The reply should contain every line of the data, repeated exactly, and no pictures.

Records from a collection:
● ● ●
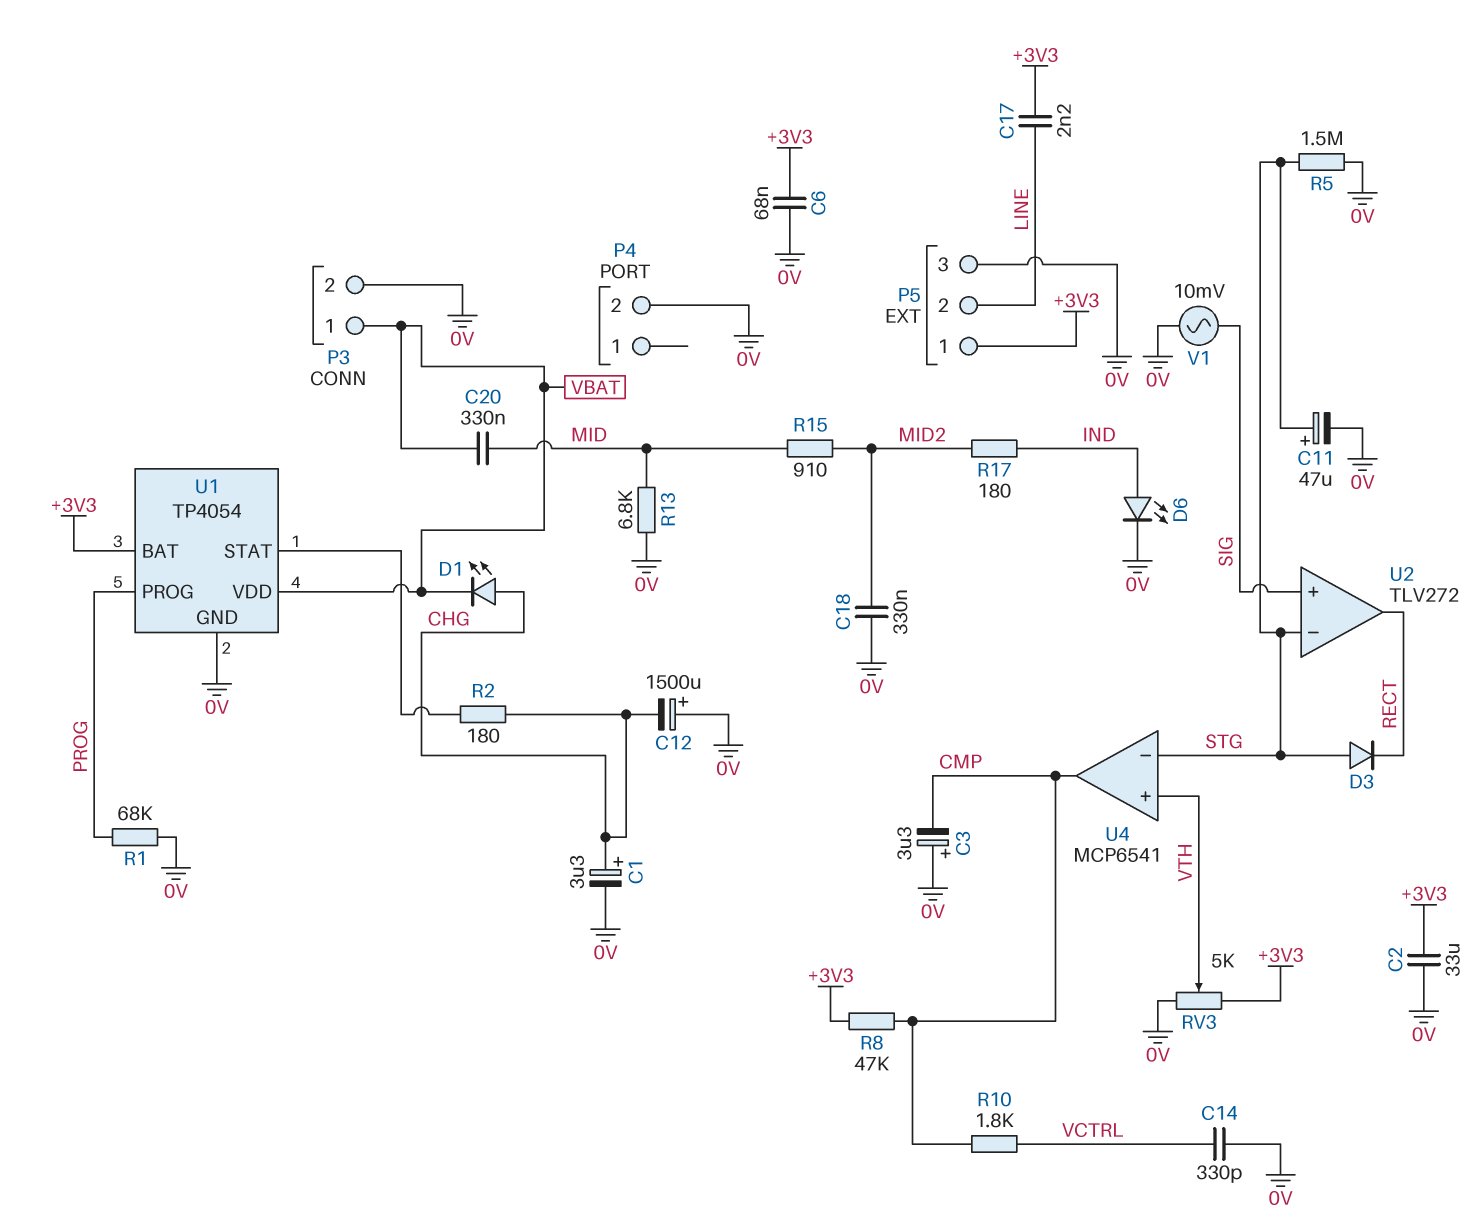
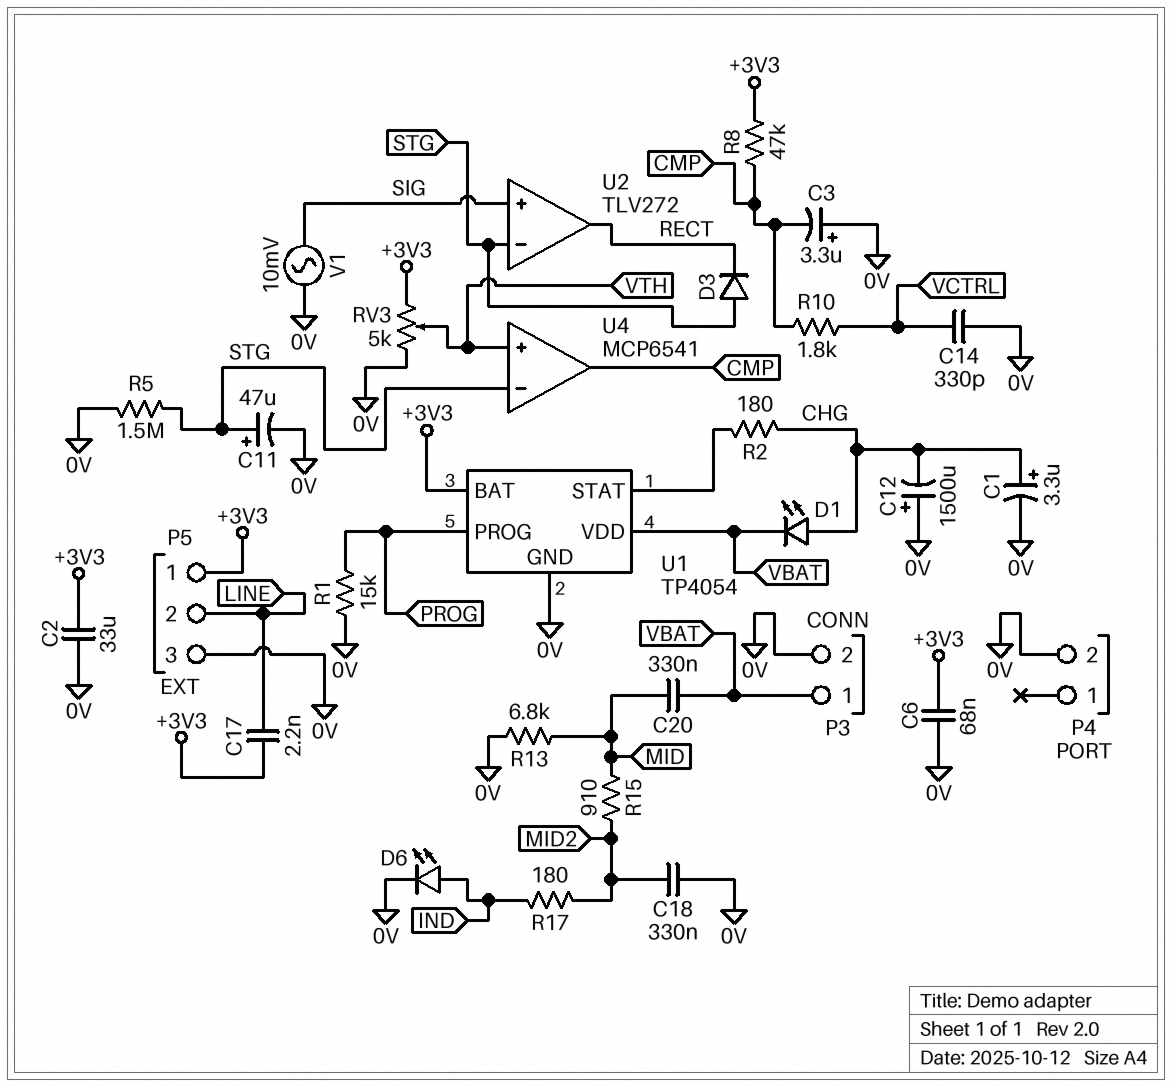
R1: 68k (0V, PROG) -> 15k (0V, PROG)

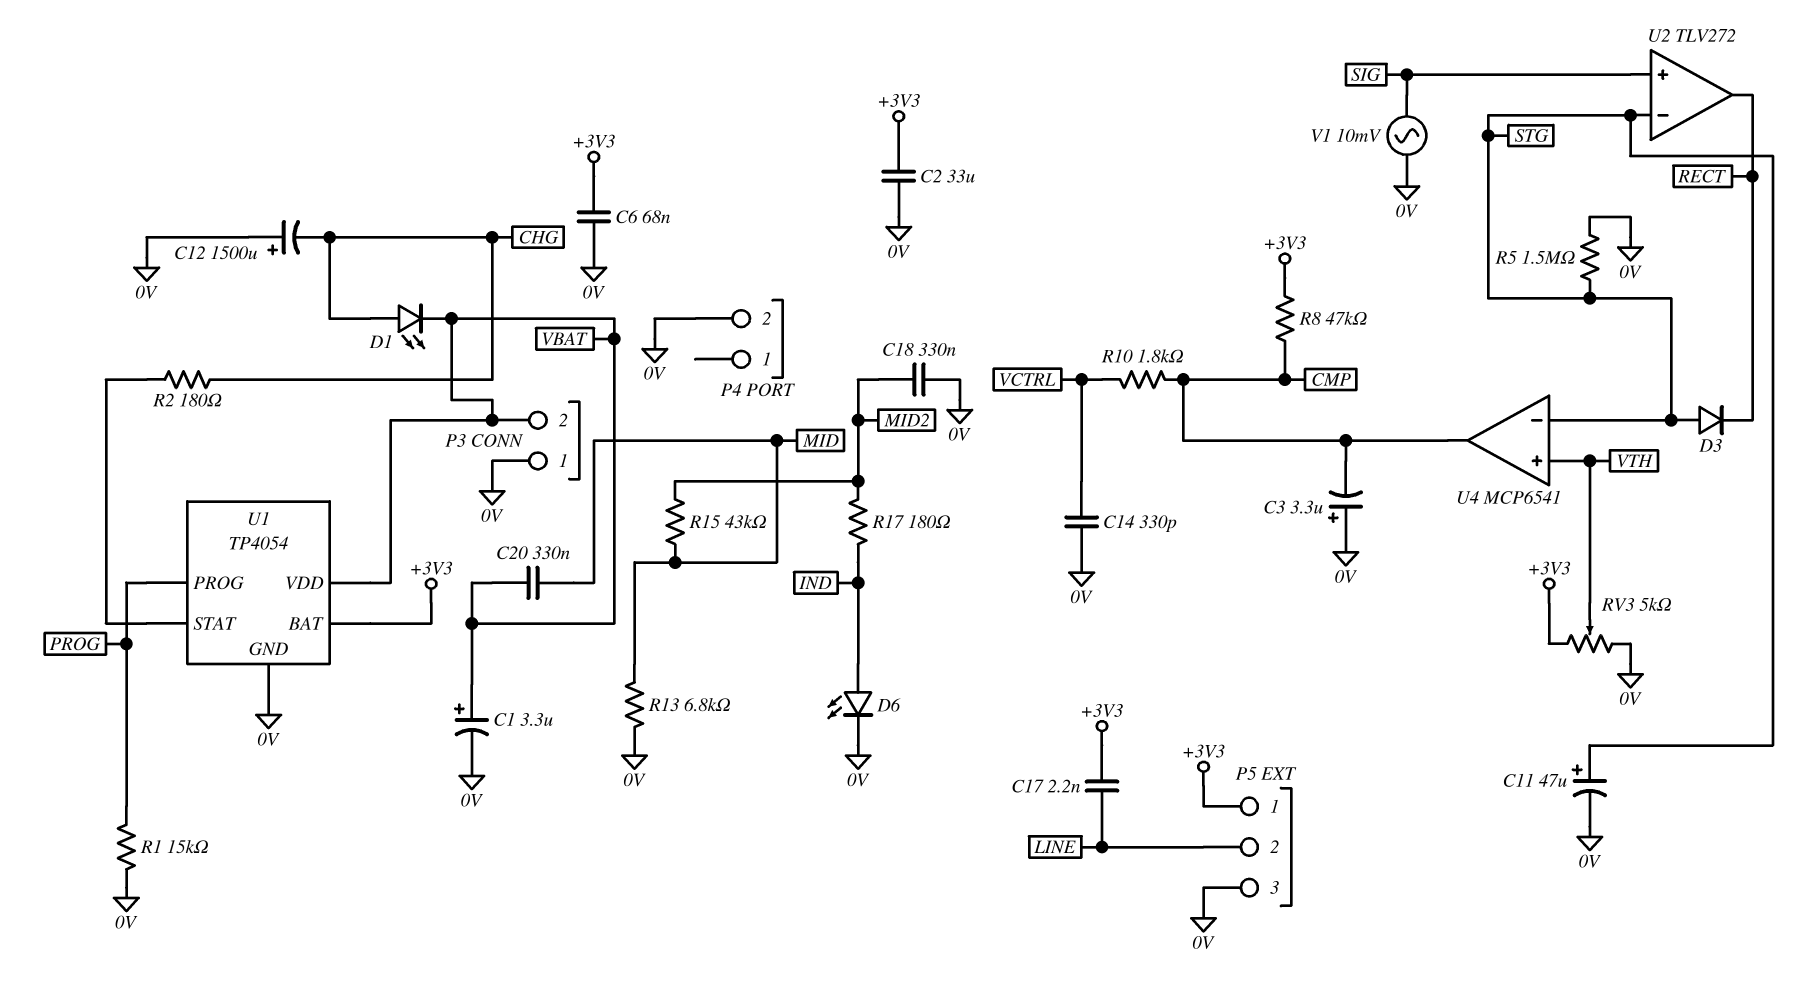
C1: 3.3uF (plus CHG, minus 0V) -> 3.3uF (plus VBAT, minus 0V)
P3 pin 1: VBAT -> 0V
P3 pin 2: 0V -> VBAT
R15: 910 (MID, MID2) -> 43k (MID, MID2)

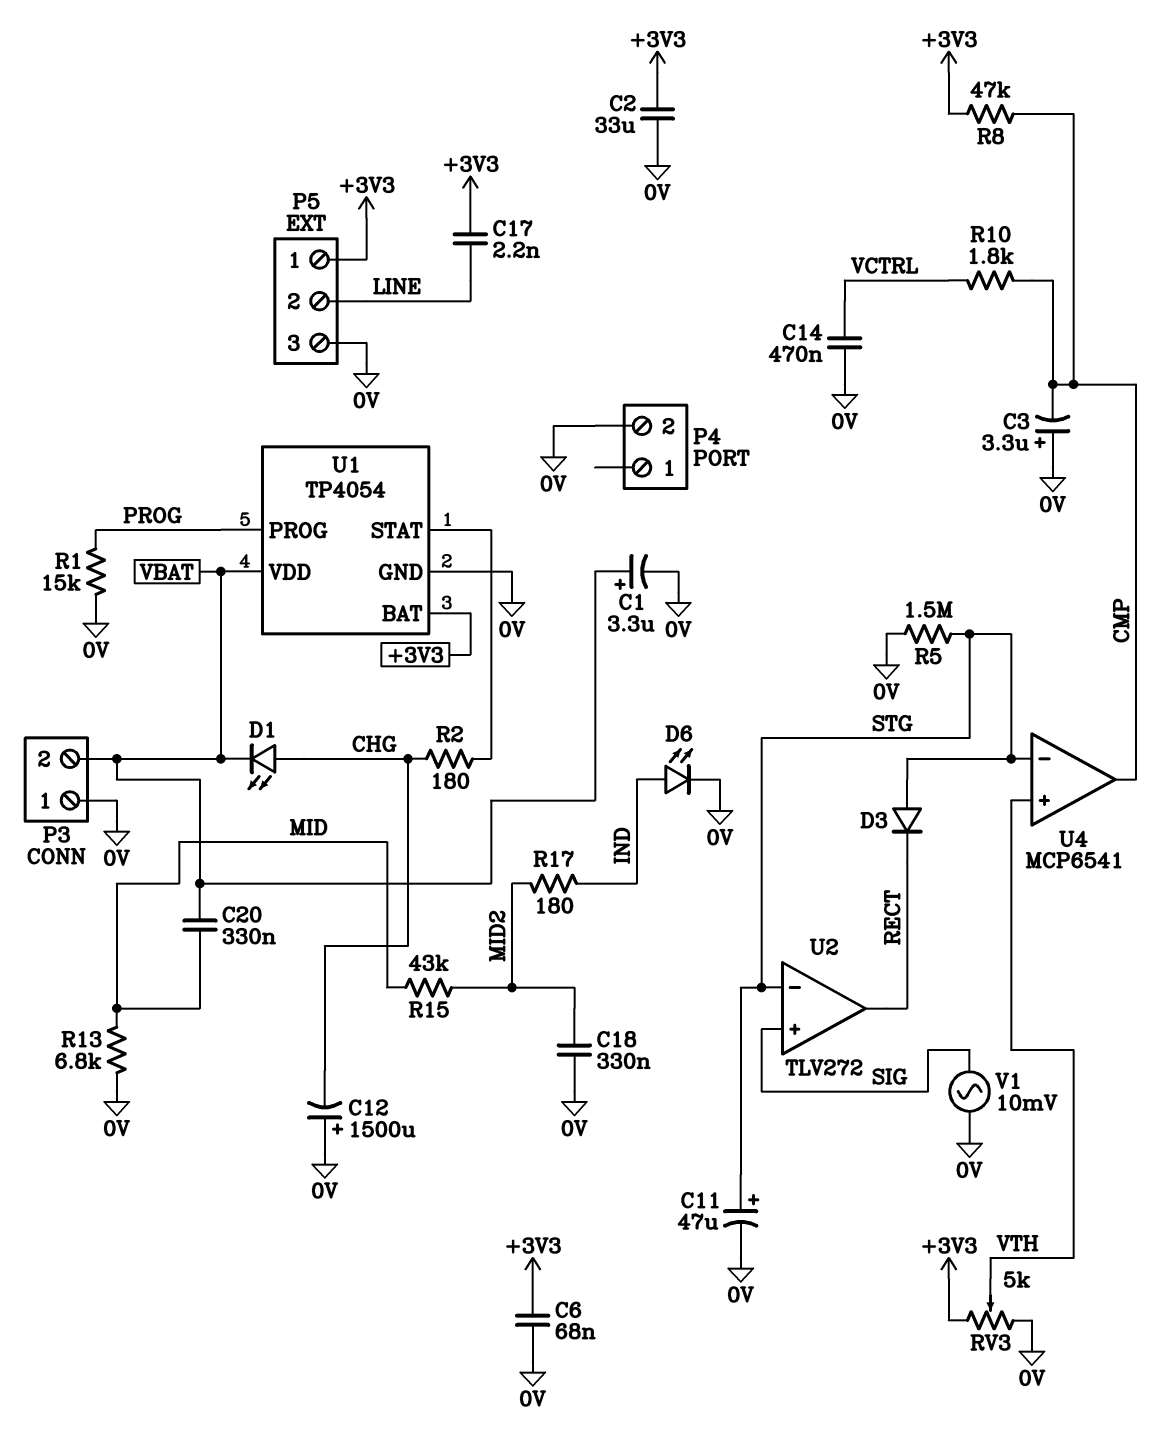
C14: 330pF (0V, VCTRL) -> 470nF (0V, VCTRL)

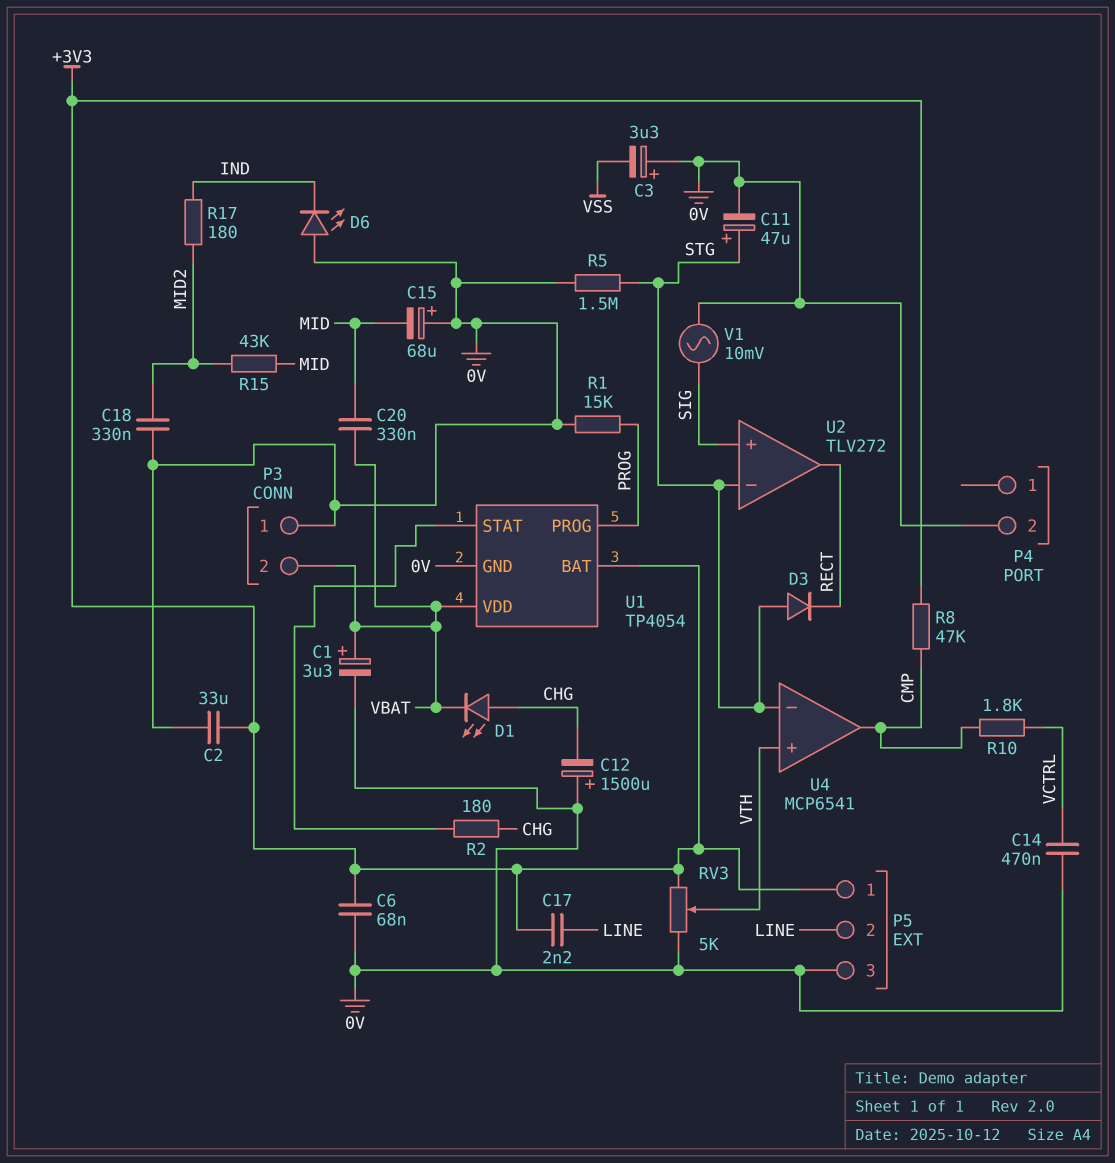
C3: 3.3uF (plus 0V, minus CMP) -> 3.3uF (plus 0V, minus VSS)
C15: none -> 68uF (plus 0V, minus MID)
D6: LED (A IND, K 0V) -> LED (A 0V, K IND)
R13: 6.8k (0V, MID) -> none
● ● ●
Expected answer:
R1: 68k (0V, PROG) -> 15k (0V, PROG)

C1: 3.3uF (plus CHG, minus 0V) -> 3.3uF (plus VBAT, minus 0V)
P3 pin 1: VBAT -> 0V
P3 pin 2: 0V -> VBAT
R15: 910 (MID, MID2) -> 43k (MID, MID2)

C14: 330pF (0V, VCTRL) -> 470nF (0V, VCTRL)

C3: 3.3uF (plus 0V, minus CMP) -> 3.3uF (plus 0V, minus VSS)
C15: none -> 68uF (plus 0V, minus MID)
D6: LED (A IND, K 0V) -> LED (A 0V, K IND)
R13: 6.8k (0V, MID) -> none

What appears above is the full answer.